====== Given records ======
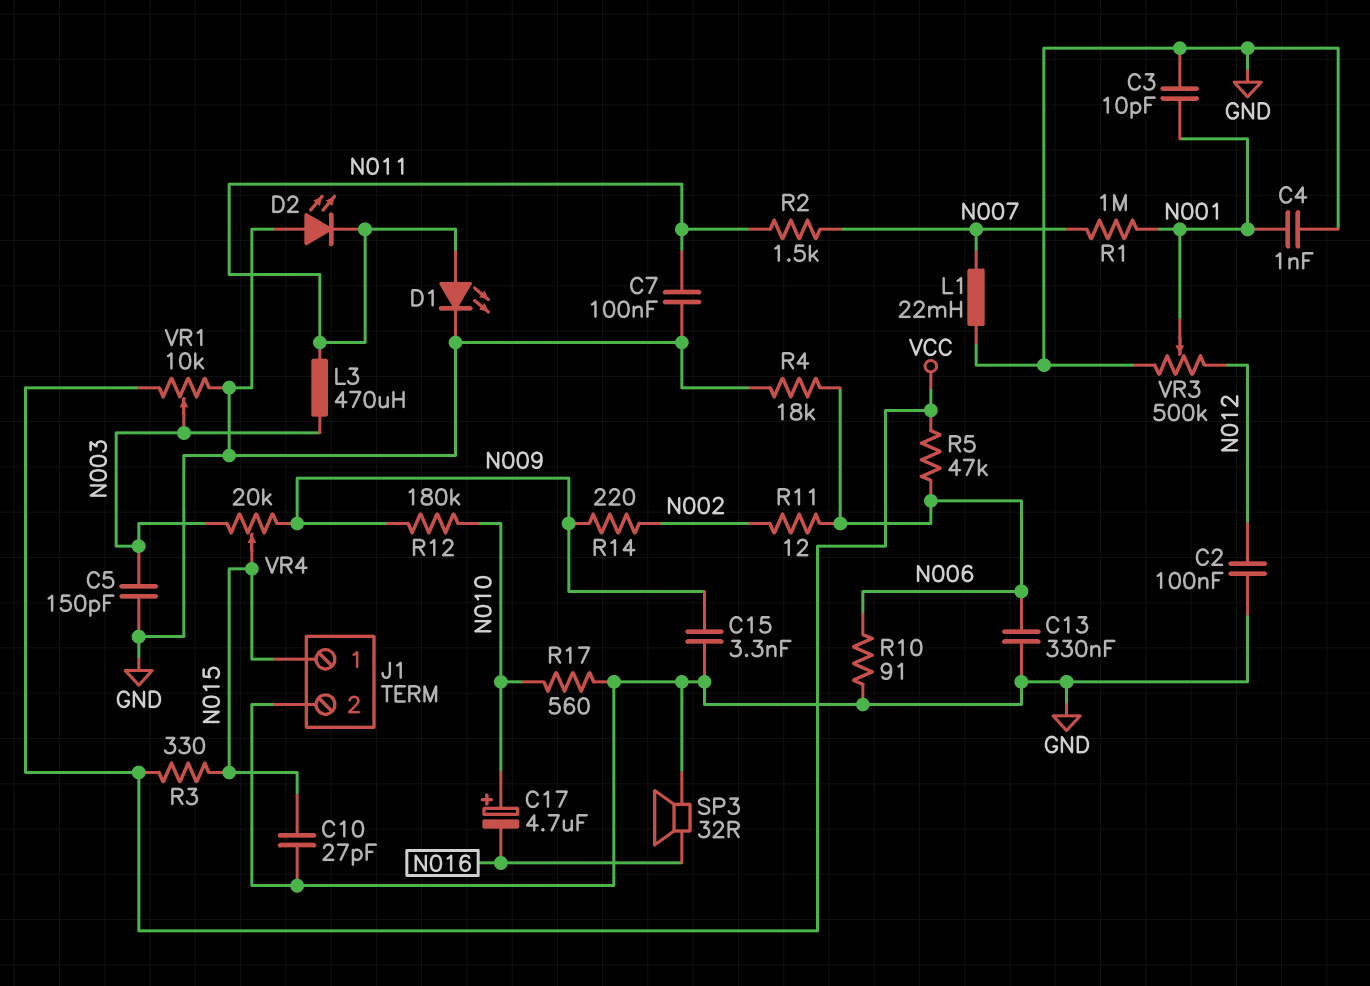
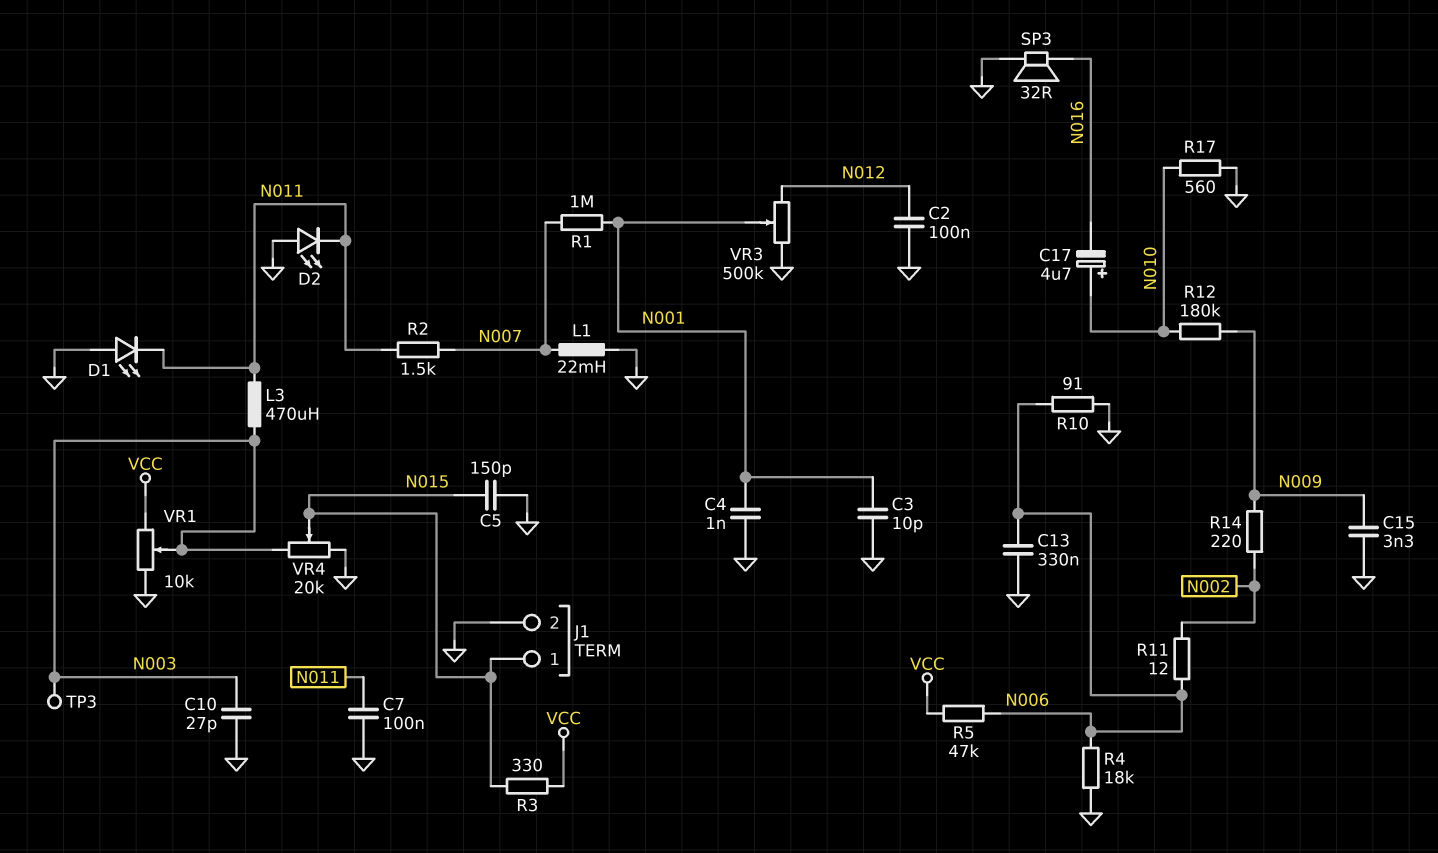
C5: 150pF (GND, N003) -> 150pF (GND, N015)
C10: 27pF (GND, N015) -> 27pF (GND, N003)
D1: LED (A N011, K GND) -> LED (A GND, K N011)
TP3: none -> test point (N003)
VR4: 20k (N003, N009, wiper N015) -> 20k (GND, N003, wiper N015)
======
→ What you will do: If a record holds a picture, leave the picture out and transcribe everything else exactly.

→ Answer box:
C5: 150pF (GND, N003) -> 150pF (GND, N015)
C10: 27pF (GND, N015) -> 27pF (GND, N003)
D1: LED (A N011, K GND) -> LED (A GND, K N011)
TP3: none -> test point (N003)
VR4: 20k (N003, N009, wiper N015) -> 20k (GND, N003, wiper N015)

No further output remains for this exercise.